[[ Input, beginning ]]
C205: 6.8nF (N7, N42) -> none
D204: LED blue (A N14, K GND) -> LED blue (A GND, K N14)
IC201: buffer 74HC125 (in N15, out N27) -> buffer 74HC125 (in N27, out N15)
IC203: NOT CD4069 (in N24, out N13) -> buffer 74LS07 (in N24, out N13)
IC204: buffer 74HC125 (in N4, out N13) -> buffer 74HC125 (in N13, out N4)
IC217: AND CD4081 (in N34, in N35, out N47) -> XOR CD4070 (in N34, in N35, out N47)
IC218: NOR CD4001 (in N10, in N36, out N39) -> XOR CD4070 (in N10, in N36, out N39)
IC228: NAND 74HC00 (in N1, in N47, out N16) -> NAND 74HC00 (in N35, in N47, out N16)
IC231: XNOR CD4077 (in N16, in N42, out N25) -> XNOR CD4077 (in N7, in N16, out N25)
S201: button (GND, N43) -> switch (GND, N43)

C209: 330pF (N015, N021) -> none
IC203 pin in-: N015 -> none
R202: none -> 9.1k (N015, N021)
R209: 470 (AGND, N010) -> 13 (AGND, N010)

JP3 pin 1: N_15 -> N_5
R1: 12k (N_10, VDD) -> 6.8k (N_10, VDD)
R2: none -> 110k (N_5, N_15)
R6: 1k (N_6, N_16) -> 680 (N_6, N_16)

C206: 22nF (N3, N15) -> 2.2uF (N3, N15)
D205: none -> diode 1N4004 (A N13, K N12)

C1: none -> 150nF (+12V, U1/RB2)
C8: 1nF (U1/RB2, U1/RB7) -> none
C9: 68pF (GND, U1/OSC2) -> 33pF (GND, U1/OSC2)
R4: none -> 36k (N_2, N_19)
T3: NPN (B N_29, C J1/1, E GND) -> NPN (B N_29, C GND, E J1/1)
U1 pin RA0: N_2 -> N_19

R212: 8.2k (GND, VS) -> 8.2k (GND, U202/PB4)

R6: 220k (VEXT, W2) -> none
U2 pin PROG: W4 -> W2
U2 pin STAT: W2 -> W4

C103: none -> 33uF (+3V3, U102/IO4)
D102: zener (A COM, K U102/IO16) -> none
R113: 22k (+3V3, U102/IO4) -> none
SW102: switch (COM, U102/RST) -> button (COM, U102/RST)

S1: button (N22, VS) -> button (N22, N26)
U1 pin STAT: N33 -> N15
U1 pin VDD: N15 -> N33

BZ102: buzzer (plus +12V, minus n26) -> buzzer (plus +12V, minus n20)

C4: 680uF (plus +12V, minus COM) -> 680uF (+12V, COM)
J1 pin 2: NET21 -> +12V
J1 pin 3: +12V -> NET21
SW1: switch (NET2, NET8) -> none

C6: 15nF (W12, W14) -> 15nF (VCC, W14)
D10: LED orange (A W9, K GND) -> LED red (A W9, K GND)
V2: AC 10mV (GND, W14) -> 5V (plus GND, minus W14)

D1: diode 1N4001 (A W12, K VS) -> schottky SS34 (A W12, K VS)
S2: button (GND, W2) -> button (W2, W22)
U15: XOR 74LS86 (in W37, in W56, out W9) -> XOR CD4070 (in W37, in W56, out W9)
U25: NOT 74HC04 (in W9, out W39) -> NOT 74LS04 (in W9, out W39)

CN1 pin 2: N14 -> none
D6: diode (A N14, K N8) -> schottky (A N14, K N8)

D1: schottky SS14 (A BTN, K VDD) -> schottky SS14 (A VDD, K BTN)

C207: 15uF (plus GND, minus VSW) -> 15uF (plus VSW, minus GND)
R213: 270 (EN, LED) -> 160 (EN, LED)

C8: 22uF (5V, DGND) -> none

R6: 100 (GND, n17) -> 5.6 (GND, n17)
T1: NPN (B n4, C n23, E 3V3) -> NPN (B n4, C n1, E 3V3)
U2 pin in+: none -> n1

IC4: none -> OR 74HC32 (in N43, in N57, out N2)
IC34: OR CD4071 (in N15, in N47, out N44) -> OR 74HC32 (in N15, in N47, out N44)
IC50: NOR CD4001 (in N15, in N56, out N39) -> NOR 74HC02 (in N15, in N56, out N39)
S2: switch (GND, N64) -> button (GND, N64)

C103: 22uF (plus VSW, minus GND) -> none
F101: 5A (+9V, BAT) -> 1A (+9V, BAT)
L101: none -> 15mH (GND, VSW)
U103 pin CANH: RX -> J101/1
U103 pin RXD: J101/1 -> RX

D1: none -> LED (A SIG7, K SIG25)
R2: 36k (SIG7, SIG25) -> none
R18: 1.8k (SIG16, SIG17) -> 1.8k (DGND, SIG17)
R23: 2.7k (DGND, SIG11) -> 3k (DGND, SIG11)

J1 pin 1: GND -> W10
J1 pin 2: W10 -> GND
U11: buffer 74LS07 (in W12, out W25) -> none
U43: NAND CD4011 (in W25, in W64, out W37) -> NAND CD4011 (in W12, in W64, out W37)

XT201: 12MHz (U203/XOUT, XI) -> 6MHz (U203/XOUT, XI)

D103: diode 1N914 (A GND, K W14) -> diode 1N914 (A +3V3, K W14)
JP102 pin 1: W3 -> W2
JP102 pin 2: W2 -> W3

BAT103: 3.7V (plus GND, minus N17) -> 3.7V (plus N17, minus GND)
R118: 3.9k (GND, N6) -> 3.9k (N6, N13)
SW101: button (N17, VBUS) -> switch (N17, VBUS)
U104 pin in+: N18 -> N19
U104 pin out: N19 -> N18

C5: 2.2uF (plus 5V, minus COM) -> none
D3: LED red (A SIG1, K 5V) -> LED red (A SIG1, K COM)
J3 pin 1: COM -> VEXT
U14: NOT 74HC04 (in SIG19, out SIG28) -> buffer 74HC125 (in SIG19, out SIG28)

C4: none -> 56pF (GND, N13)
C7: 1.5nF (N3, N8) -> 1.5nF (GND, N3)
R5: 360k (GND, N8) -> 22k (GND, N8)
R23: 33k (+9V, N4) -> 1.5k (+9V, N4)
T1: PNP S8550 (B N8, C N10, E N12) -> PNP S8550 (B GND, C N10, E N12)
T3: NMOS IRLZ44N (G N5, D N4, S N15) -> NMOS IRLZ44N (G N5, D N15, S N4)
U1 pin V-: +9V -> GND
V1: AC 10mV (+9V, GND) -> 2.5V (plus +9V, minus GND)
[[ Input, end ]]
◆ **The task**
Check each line of the records for the word "switch" and extract those that contain it.

◆ **Final answer**
S201: button (GND, N43) -> switch (GND, N43)
SW102: switch (COM, U102/RST) -> button (COM, U102/RST)
SW1: switch (NET2, NET8) -> none
S2: switch (GND, N64) -> button (GND, N64)
SW101: button (N17, VBUS) -> switch (N17, VBUS)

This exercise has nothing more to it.